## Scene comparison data
____

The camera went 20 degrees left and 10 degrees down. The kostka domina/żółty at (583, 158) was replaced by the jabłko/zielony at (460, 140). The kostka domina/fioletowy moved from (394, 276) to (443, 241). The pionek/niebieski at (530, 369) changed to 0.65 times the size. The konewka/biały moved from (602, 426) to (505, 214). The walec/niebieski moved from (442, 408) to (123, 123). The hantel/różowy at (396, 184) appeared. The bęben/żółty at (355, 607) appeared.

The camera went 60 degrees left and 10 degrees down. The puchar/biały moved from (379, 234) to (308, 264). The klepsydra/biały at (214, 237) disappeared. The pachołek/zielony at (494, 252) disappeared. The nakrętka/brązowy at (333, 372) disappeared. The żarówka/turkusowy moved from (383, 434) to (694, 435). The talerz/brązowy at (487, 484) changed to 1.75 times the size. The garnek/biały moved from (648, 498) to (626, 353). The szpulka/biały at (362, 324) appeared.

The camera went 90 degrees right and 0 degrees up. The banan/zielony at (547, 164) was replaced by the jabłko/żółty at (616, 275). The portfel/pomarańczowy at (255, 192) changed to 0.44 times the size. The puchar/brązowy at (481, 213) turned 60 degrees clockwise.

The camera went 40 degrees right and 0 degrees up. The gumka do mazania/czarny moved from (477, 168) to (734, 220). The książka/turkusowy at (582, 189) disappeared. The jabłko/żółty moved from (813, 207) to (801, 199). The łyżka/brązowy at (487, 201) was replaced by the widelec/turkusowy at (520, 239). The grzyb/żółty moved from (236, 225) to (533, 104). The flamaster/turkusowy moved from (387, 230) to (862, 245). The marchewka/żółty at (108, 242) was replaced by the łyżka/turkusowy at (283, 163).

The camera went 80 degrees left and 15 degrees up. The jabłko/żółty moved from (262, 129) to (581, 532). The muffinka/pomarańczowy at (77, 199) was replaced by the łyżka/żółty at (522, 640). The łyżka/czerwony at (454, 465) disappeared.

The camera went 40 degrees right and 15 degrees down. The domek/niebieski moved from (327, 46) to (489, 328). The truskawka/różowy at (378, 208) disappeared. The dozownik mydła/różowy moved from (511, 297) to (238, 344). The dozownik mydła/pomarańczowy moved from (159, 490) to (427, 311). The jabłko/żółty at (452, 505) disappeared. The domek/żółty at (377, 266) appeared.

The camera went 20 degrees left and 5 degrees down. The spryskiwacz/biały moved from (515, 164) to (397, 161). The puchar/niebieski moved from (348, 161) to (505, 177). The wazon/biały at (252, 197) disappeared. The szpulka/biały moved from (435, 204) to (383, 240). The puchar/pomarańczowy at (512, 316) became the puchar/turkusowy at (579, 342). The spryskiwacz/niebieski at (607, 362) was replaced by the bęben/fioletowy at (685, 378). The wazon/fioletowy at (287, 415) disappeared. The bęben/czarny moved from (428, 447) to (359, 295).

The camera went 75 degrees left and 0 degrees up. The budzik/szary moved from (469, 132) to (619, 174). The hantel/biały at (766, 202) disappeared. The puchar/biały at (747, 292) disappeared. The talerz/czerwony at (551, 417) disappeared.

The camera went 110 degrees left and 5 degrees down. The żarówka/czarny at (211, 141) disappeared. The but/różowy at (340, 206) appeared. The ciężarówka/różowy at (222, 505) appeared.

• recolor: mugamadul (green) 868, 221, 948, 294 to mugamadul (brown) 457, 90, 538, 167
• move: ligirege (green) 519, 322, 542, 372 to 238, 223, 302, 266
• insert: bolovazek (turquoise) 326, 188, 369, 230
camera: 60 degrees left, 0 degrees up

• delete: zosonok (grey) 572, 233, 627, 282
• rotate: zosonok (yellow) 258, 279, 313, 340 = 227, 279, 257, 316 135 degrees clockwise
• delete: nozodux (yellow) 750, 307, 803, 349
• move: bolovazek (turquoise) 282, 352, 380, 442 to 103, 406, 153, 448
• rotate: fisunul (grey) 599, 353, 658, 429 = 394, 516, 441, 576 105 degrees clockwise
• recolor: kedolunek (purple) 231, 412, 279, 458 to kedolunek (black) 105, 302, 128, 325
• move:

____

## Your task
This exercise calls for the lines from the one holding "90, 538, 167" through the end of the entries, transcribed exactly and with nothing more.

## Task response
• recolor: mugamadul (green) 868, 221, 948, 294 to mugamadul (brown) 457, 90, 538, 167
• move: ligirege (green) 519, 322, 542, 372 to 238, 223, 302, 266
• insert: bolovazek (turquoise) 326, 188, 369, 230
camera: 60 degrees left, 0 degrees up

• delete: zosonok (grey) 572, 233, 627, 282
• rotate: zosonok (yellow) 258, 279, 313, 340 = 227, 279, 257, 316 135 degrees clockwise
• delete: nozodux (yellow) 750, 307, 803, 349
• move: bolovazek (turquoise) 282, 352, 380, 442 to 103, 406, 153, 448
• rotate: fisunul (grey) 599, 353, 658, 429 = 394, 516, 441, 576 105 degrees clockwise
• recolor: kedolunek (purple) 231, 412, 279, 458 to kedolunek (black) 105, 302, 128, 325
• move:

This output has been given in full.